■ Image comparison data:
..............................
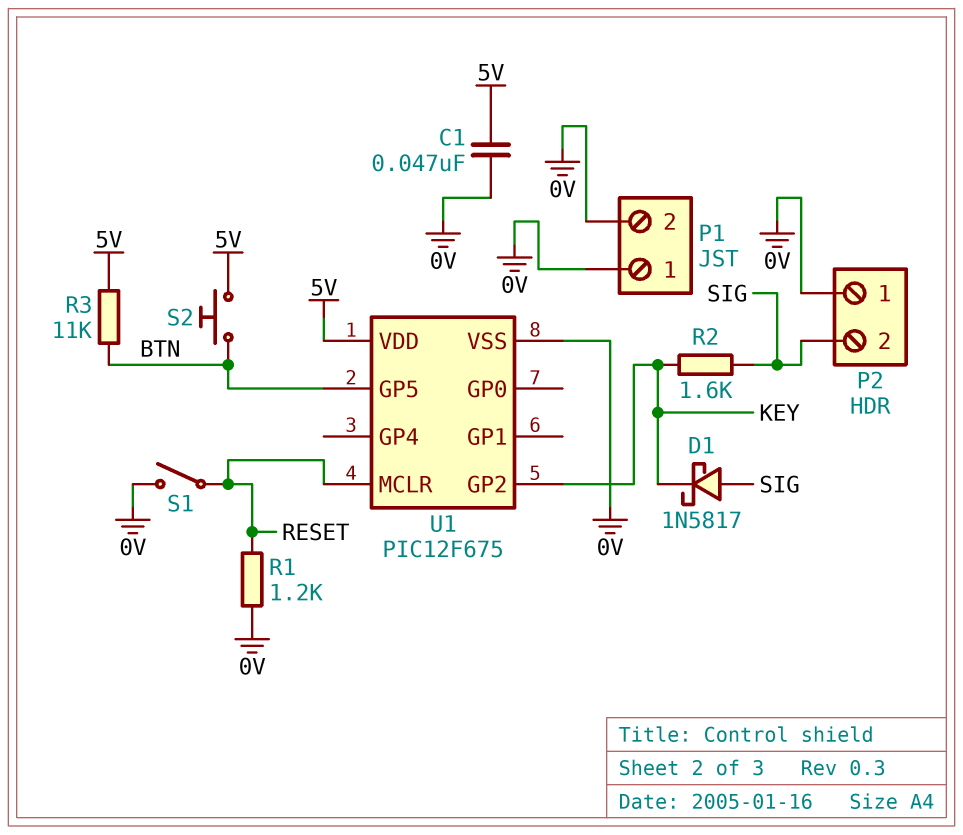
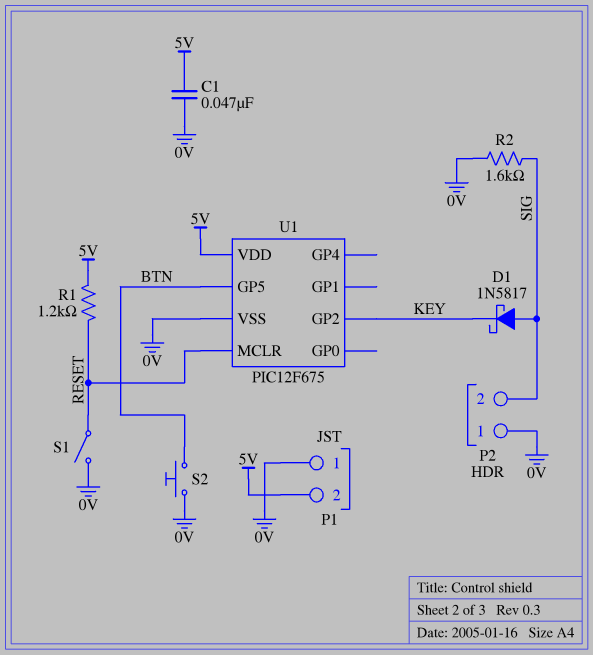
P1 pin 2: 0V -> 5V
R1: 1.2k (0V, RESET) -> 1.2k (5V, RESET)
R2: 1.6k (KEY, SIG) -> 1.6k (0V, SIG)
R3: 11k (5V, BTN) -> none
S2: button (5V, BTN) -> button (0V, BTN)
..............................
■ Exercise goal: Without carrying over any picture, write out the entries above once more, exactly.

■ Answer below:
P1 pin 2: 0V -> 5V
R1: 1.2k (0V, RESET) -> 1.2k (5V, RESET)
R2: 1.6k (KEY, SIG) -> 1.6k (0V, SIG)
R3: 11k (5V, BTN) -> none
S2: button (5V, BTN) -> button (0V, BTN)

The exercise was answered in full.